*Requirement:*
Could you set down exactly the lines in the records below between the line holding "D202: LED blue" and the line holding "J4 pin 2: VB2 -> VC3", inclusive?

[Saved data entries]
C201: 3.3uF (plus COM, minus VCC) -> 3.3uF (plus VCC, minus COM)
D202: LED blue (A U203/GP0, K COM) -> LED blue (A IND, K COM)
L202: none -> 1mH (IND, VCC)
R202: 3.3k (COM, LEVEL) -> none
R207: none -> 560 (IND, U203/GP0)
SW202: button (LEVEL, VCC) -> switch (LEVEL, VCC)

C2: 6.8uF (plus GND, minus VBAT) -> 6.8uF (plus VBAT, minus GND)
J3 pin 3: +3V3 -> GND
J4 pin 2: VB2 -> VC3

--

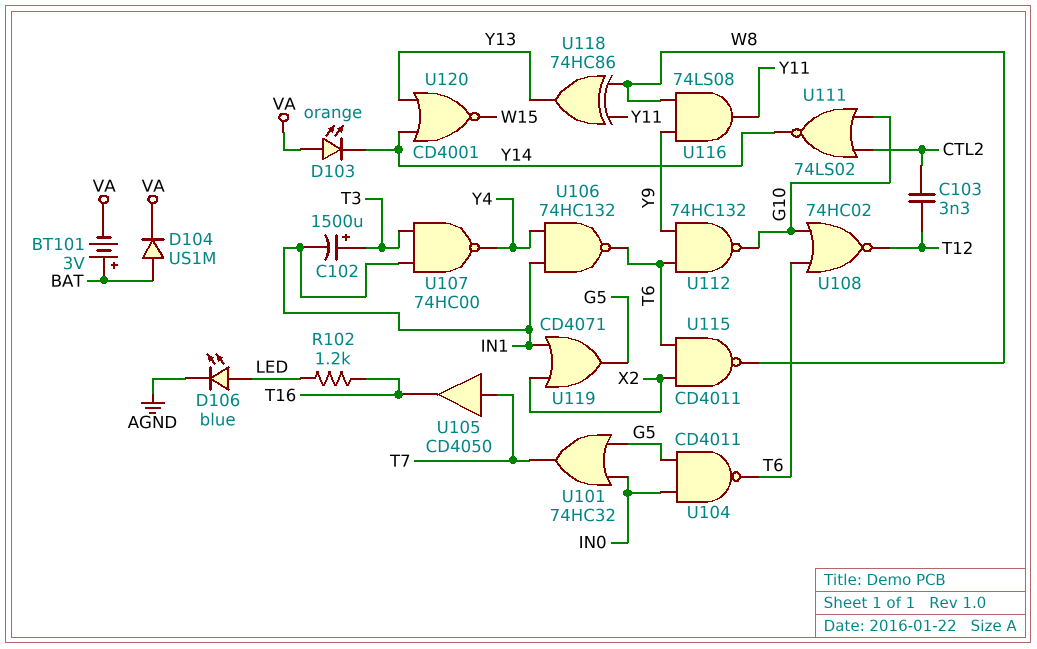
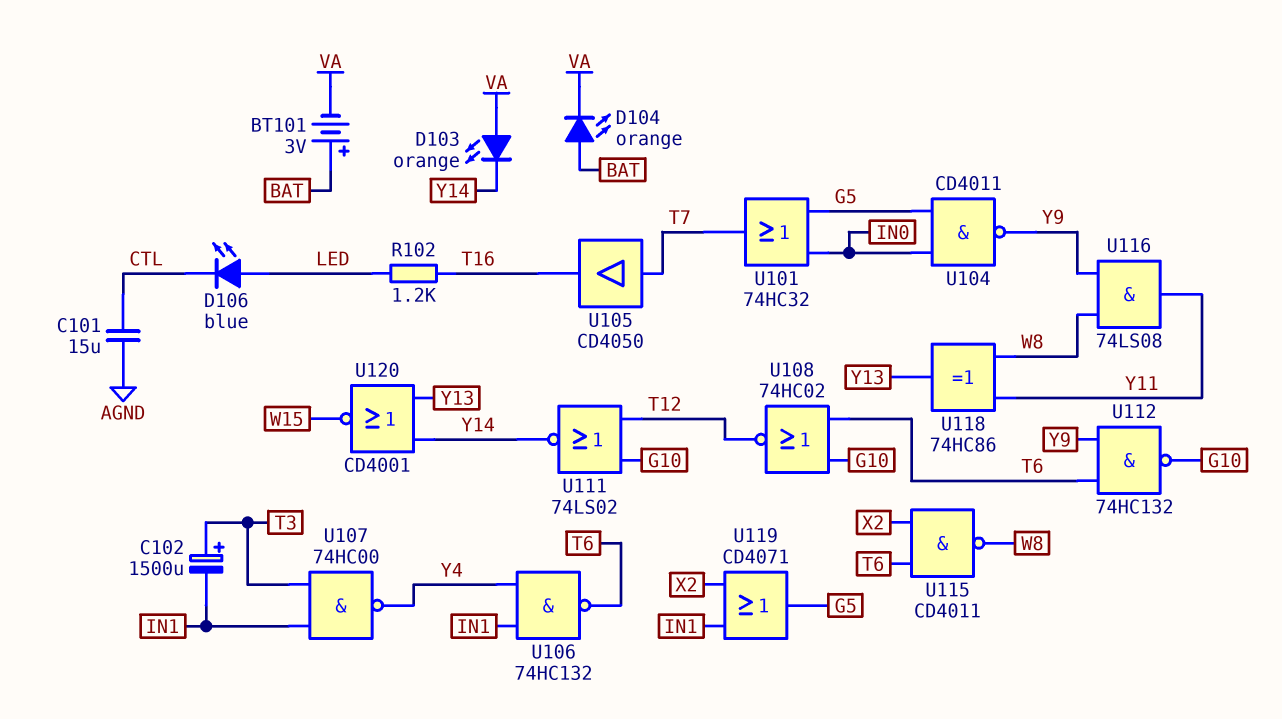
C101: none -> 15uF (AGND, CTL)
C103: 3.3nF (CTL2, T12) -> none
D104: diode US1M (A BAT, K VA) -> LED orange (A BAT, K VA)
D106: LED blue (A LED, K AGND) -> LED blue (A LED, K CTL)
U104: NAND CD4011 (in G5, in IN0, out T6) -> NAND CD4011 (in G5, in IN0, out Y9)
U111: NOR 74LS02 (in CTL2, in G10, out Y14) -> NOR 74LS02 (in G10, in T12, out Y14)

*Task answer:*
D202: LED blue (A U203/GP0, K COM) -> LED blue (A IND, K COM)
L202: none -> 1mH (IND, VCC)
R202: 3.3k (COM, LEVEL) -> none
R207: none -> 560 (IND, U203/GP0)
SW202: button (LEVEL, VCC) -> switch (LEVEL, VCC)

C2: 6.8uF (plus GND, minus VBAT) -> 6.8uF (plus VBAT, minus GND)
J3 pin 3: +3V3 -> GND
J4 pin 2: VB2 -> VC3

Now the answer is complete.